### Dataset section ###

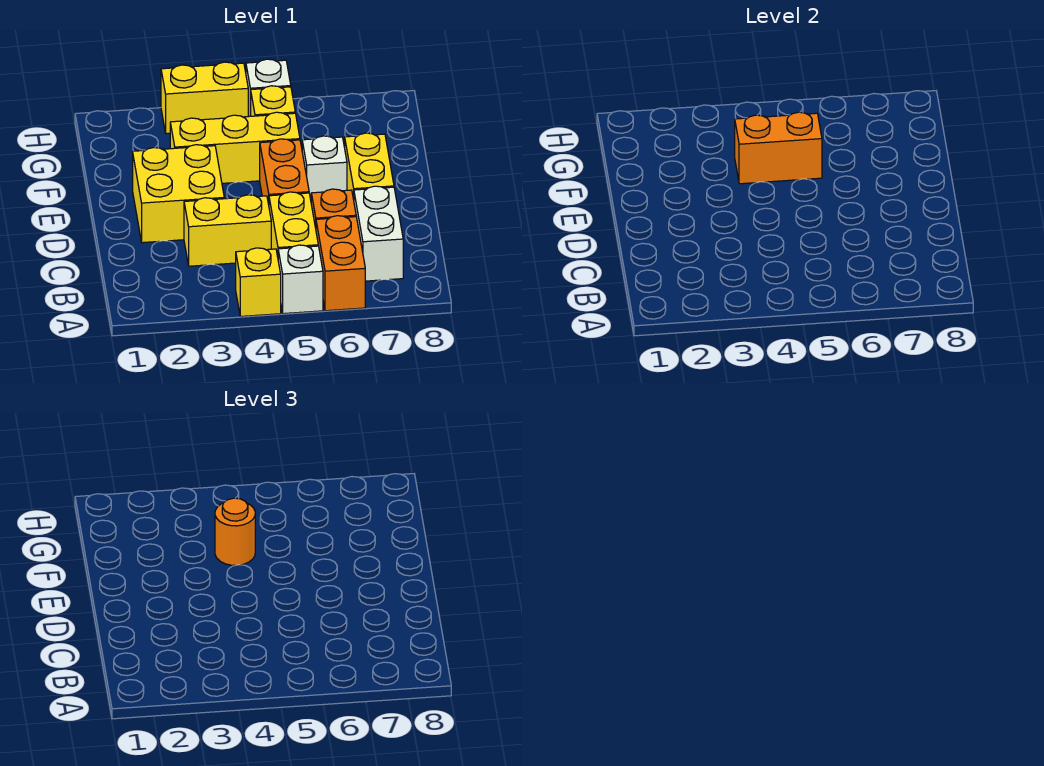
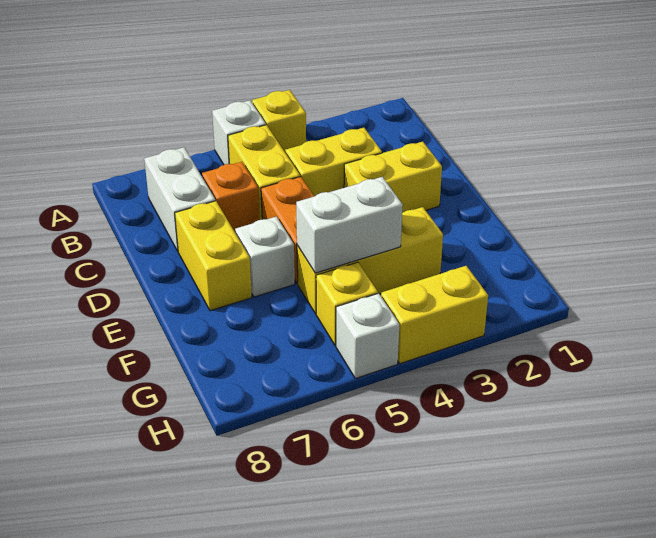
orange brick A6:B6 level 1 -> none
yellow brick D2:E3 level 1 -> yellow brick D2:D3 level 1
orange brick F4:F5 level 2 -> white brick F4:F5 level 2
orange round brick F4 level 3 -> none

###

The task calls for every line of the data to be returned exactly, without pictures.

Reply to the task:
orange brick A6:B6 level 1 -> none
yellow brick D2:E3 level 1 -> yellow brick D2:D3 level 1
orange brick F4:F5 level 2 -> white brick F4:F5 level 2
orange round brick F4 level 3 -> none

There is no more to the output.